▶ [ASSIGNMENT]:
Starting at the line that contains "black line: (84, 13) -> (91, 31), moved", reproduce only the lines through the end of the data, exactly, including both the first and the last; skip the pictures.
################
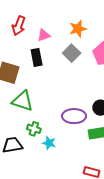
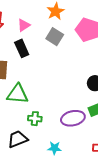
purple ellipse: (74, 116) -> (73, 118), moved
cyan star: (49, 143) -> (54, 148), moved

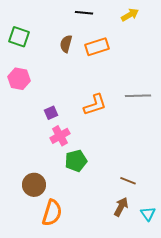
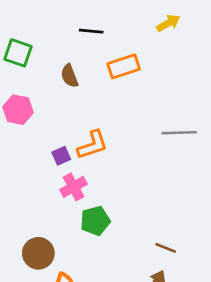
black line: (84, 13) -> (91, 31), moved
brown semicircle: (66, 44) -> (69, 76), moved, turned -36
orange L-shape: (95, 105) -> (92, 145), moved

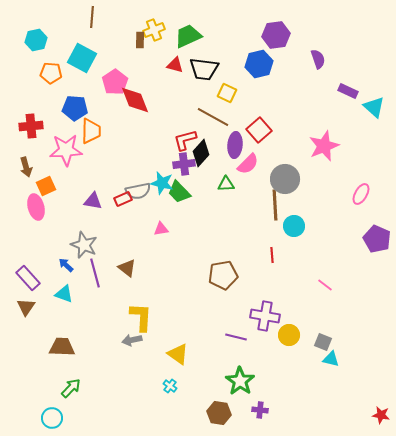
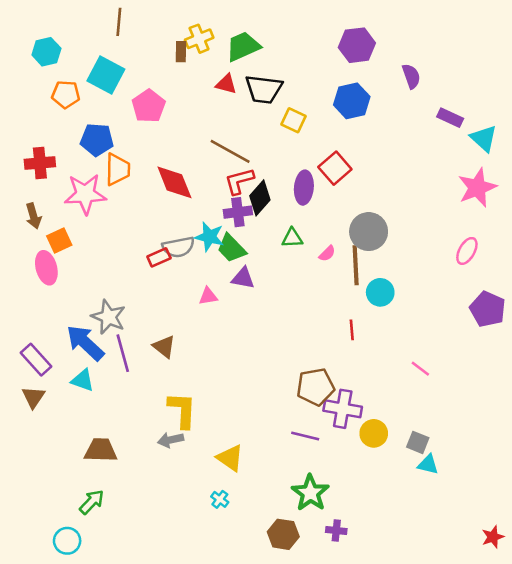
blue hexagon: (259, 64) -> (352, 101), moved
red diamond: (135, 100) -> (174, 182), moved
brown line: (213, 117) -> (230, 151), moved
pink star: (324, 146) -> (477, 188), moved
pink semicircle: (248, 164) -> (327, 254), moved, size x0.6
purple triangle: (93, 201) -> (243, 278), moved
blue arrow: (66, 265) -> (85, 343), size x2.0
brown pentagon: (223, 275) -> (316, 387), moved
brown trapezoid: (62, 347) -> (101, 450), moved
red star: (381, 415) -> (493, 537), turned -30

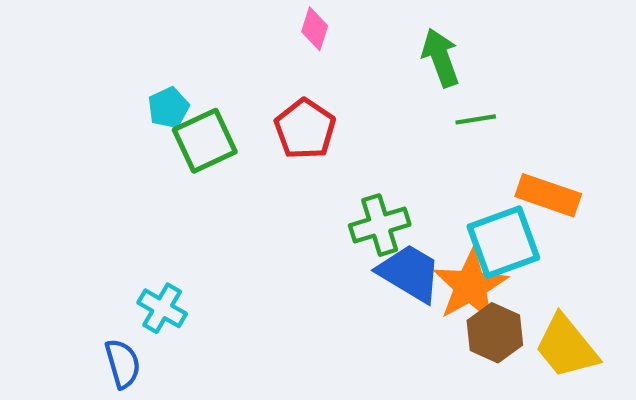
################
▶ [ANSWER FOR THE TASK]:
black line: (84, 13) -> (91, 31), moved
brown semicircle: (66, 44) -> (69, 76), moved, turned -36
orange L-shape: (95, 105) -> (92, 145), moved

blue hexagon: (259, 64) -> (352, 101), moved
red diamond: (135, 100) -> (174, 182), moved
brown line: (213, 117) -> (230, 151), moved
pink star: (324, 146) -> (477, 188), moved
pink semicircle: (248, 164) -> (327, 254), moved, size x0.6
purple triangle: (93, 201) -> (243, 278), moved
blue arrow: (66, 265) -> (85, 343), size x2.0
brown pentagon: (223, 275) -> (316, 387), moved
brown trapezoid: (62, 347) -> (101, 450), moved
red star: (381, 415) -> (493, 537), turned -30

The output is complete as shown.